With both ends included, repeat exactly the lines of the entries below from the one containing "camera: 85 degrees right, 0 degrees up" down to the one containing "camera: 85 degrees left, 5 degrees down", and no others.

══════════════════════════════

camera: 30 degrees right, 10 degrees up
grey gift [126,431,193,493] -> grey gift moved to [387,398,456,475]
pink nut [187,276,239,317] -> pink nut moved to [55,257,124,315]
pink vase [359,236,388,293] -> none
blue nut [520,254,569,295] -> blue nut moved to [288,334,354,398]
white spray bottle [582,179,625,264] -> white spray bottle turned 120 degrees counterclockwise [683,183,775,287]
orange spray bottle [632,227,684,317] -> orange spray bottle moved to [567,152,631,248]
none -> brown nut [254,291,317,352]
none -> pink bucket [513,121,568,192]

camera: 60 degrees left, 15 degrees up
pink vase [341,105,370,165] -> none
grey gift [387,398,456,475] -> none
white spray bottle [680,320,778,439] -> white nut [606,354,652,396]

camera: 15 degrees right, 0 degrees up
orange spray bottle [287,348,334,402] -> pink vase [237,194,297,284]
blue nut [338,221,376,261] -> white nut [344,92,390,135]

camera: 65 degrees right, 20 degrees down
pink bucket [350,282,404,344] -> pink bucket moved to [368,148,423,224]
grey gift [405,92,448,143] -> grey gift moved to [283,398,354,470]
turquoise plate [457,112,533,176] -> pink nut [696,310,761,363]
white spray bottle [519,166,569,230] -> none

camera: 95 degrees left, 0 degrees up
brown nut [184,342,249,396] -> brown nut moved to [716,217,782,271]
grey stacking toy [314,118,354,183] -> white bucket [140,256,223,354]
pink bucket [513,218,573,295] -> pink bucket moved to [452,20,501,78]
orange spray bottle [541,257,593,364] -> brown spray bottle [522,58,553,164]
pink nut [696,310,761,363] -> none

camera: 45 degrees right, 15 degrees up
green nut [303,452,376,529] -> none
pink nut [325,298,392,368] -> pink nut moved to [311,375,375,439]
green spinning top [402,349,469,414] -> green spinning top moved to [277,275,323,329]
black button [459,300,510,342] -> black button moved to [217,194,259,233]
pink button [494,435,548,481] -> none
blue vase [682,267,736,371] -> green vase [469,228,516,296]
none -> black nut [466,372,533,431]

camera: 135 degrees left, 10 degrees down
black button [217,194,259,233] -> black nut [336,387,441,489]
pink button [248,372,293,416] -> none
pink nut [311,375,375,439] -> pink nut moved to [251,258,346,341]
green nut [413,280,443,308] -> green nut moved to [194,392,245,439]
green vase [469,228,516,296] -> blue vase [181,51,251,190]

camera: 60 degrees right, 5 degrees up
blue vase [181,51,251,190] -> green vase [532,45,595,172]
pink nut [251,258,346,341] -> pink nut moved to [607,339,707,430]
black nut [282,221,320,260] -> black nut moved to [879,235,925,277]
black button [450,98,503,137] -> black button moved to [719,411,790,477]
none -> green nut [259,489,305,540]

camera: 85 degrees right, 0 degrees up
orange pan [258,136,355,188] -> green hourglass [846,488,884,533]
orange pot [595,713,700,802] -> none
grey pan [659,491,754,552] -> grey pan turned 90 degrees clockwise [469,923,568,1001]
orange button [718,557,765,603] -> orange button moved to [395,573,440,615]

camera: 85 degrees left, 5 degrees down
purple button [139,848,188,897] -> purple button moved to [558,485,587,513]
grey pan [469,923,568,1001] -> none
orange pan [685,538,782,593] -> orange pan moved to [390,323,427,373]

══════════════════════════════

### Solved problem:
camera: 85 degrees right, 0 degrees up
orange pan [258,136,355,188] -> green hourglass [846,488,884,533]
orange pot [595,713,700,802] -> none
grey pan [659,491,754,552] -> grey pan turned 90 degrees clockwise [469,923,568,1001]
orange button [718,557,765,603] -> orange button moved to [395,573,440,615]

camera: 85 degrees left, 5 degrees down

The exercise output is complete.